▸ **ACTIVITY**
Copy out all the lines of the data precisely, omitting any pictures.
[PROVIDED DATA — start]
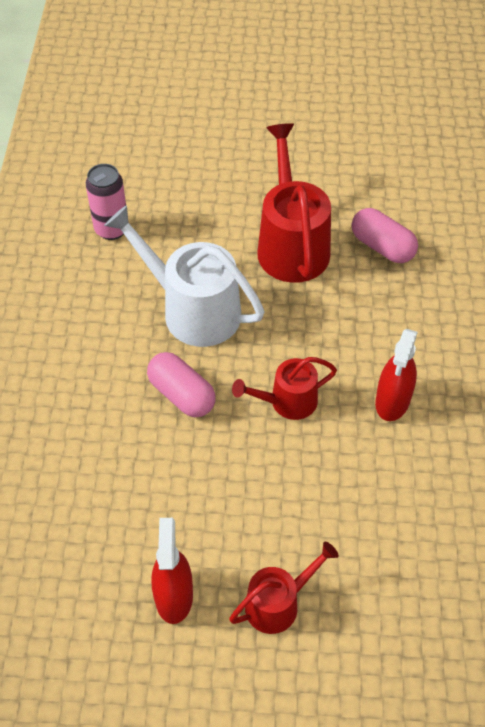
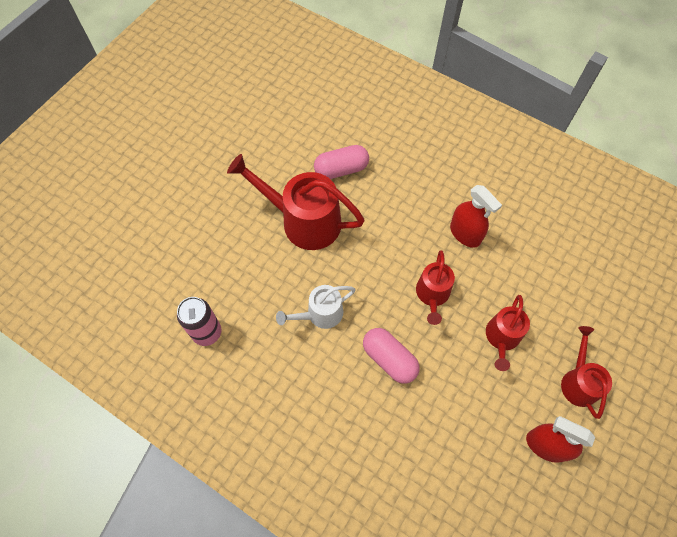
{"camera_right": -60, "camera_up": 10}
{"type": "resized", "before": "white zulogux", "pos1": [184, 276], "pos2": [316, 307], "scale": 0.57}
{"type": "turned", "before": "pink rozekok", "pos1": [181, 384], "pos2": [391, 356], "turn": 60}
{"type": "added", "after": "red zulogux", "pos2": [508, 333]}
[PROVIDED DATA — finish]
▸ **OUTPUT FOR THIS EXERCISE**
{"camera_right": -60, "camera_up": 10}
{"type": "resized", "before": "white zulogux", "pos1": [184, 276], "pos2": [316, 307], "scale": 0.57}
{"type": "turned", "before": "pink rozekok", "pos1": [181, 384], "pos2": [391, 356], "turn": 60}
{"type": "added", "after": "red zulogux", "pos2": [508, 333]}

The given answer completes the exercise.